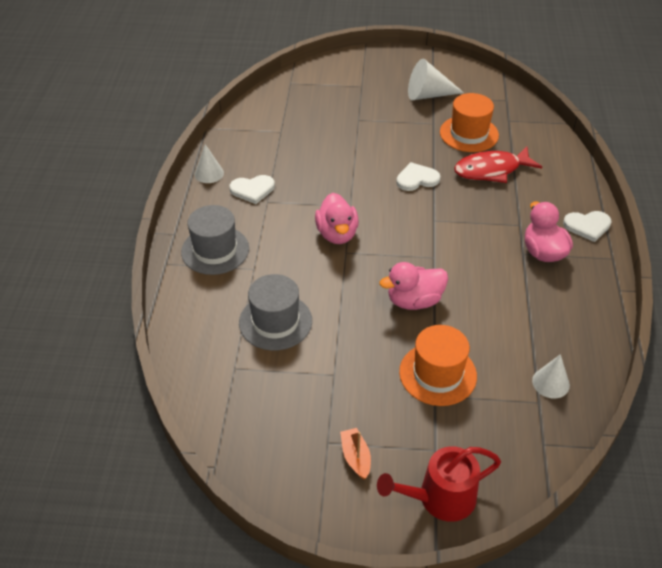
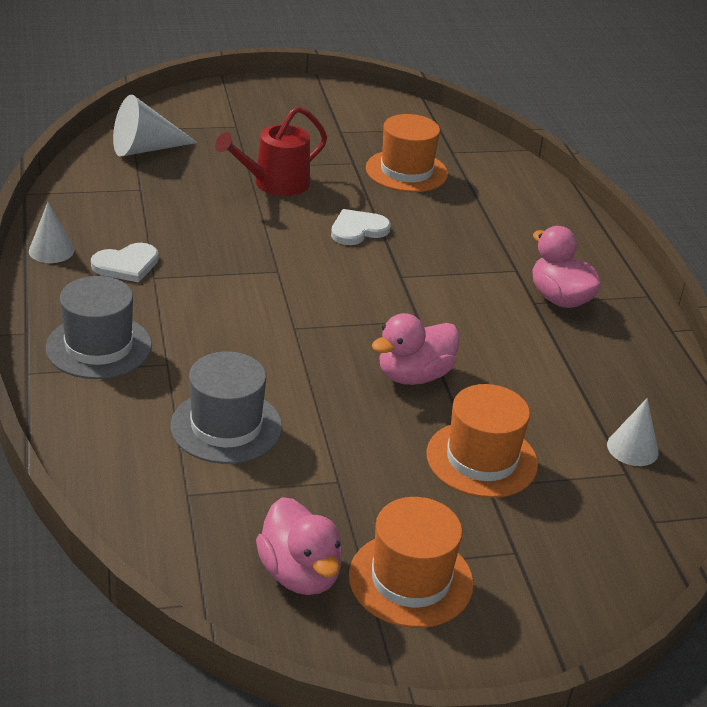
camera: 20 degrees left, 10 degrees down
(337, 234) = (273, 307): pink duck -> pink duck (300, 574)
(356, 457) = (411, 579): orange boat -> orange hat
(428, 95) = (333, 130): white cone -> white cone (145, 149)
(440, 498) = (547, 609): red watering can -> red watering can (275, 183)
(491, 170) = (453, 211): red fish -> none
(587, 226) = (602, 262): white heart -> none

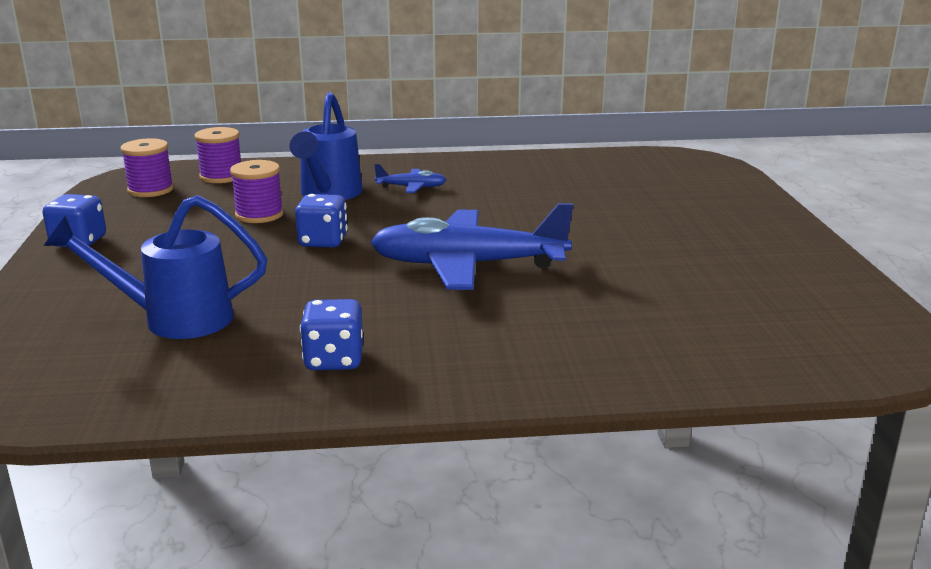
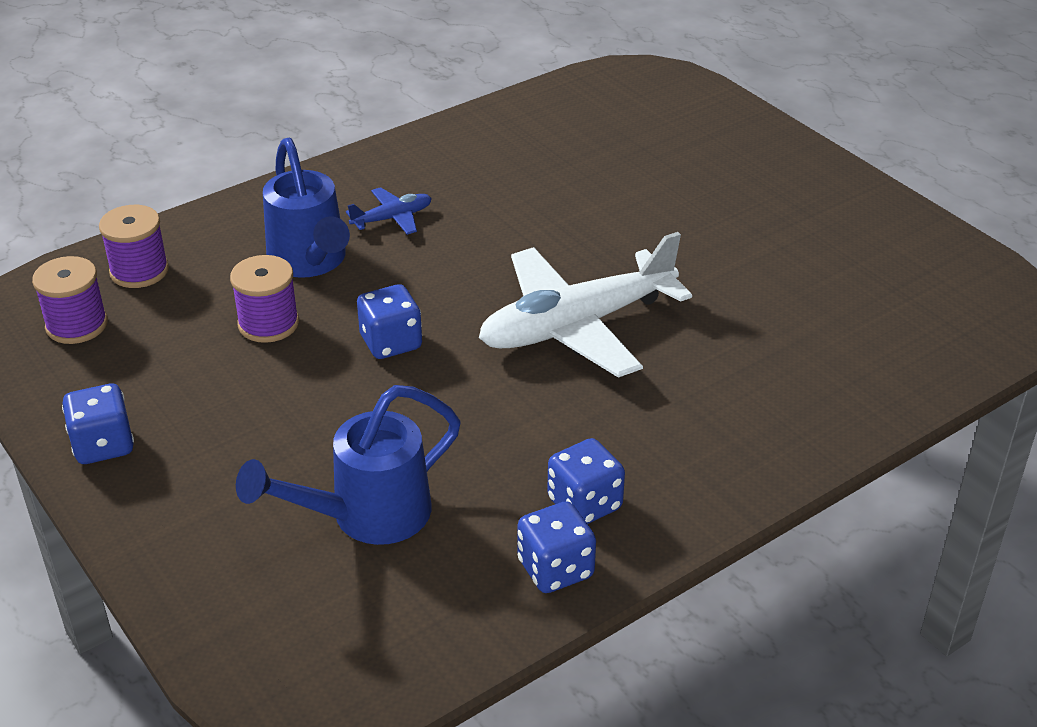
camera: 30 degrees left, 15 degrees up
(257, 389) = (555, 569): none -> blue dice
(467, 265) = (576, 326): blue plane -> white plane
===
ABOUT THIS EXERCISE →
Counting only lines that hold the word "blue", state how many the material contains, and add nothing.

FINISHED EXERCISE →
2